> **DIRECTIONS FOR THIS TASK**: Look through the records that follow. Copy every line containing the word "green".

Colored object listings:
★ ★ ★ ★

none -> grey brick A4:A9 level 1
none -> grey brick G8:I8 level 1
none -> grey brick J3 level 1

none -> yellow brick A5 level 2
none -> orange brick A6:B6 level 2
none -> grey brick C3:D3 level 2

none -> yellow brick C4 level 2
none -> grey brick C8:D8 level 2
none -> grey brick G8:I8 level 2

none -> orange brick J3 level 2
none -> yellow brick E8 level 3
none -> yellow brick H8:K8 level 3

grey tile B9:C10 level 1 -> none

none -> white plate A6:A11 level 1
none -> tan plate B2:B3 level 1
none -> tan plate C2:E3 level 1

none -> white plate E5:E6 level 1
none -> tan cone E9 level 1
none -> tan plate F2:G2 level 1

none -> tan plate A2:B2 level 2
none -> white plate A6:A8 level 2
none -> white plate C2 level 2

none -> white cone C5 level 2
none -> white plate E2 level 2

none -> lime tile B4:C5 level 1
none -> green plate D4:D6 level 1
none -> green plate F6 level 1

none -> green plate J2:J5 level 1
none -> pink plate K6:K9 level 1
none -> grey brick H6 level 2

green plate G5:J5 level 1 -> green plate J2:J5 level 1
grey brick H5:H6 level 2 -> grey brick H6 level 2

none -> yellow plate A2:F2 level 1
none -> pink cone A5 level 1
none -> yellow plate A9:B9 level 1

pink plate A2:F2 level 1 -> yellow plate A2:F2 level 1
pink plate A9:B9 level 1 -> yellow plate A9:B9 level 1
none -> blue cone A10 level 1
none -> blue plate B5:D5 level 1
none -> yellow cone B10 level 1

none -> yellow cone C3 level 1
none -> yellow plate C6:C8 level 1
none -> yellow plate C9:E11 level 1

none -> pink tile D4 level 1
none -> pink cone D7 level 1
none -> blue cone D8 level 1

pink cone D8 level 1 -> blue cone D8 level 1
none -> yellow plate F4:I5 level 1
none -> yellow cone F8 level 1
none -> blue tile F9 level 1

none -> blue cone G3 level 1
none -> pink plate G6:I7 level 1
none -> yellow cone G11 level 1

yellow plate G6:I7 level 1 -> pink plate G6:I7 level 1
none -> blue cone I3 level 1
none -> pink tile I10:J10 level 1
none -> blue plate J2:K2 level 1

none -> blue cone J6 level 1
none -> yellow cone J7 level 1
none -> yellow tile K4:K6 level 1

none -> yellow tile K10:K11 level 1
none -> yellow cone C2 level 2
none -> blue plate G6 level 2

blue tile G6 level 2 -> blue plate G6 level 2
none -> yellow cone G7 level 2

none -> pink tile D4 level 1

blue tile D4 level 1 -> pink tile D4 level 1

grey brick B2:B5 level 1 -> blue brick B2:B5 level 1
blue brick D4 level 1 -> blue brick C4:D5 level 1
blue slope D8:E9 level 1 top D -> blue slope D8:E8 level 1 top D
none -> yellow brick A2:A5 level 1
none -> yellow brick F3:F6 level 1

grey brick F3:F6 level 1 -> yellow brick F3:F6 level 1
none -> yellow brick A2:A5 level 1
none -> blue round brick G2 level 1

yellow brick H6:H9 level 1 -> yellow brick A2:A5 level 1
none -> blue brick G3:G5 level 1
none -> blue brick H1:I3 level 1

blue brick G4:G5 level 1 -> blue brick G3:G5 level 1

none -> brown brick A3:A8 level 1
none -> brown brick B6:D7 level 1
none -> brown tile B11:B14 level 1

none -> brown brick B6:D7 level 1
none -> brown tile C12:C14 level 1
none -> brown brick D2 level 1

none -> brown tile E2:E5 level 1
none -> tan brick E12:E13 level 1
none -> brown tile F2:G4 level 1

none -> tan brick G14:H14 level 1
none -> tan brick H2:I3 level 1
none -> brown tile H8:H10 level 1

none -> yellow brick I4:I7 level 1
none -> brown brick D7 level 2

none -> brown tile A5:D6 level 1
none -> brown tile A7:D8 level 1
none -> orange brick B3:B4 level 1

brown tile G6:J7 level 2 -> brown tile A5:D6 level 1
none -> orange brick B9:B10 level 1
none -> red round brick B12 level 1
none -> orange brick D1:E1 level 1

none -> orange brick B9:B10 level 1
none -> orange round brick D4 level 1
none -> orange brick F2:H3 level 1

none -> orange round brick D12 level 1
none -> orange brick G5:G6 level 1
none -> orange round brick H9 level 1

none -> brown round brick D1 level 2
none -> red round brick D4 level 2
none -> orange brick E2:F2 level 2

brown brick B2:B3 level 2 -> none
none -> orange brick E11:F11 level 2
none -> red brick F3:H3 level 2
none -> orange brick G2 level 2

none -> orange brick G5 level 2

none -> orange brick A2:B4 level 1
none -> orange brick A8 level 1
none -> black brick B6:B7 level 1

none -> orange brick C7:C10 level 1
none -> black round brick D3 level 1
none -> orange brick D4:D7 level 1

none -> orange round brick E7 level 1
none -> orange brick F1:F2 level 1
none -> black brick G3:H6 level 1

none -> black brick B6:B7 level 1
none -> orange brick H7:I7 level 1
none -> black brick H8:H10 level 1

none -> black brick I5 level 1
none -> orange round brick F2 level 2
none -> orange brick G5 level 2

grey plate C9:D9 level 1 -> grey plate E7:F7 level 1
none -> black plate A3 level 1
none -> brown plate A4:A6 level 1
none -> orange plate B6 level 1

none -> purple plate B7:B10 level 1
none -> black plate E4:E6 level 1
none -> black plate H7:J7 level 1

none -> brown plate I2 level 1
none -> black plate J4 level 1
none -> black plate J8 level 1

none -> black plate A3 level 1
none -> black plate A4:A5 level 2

★ ★ ★ ★

> **OUTPUT OF THE TASK**:
none -> green plate D4:D6 level 1
none -> green plate F6 level 1
none -> green plate J2:J5 level 1
green plate G5:J5 level 1 -> green plate J2:J5 level 1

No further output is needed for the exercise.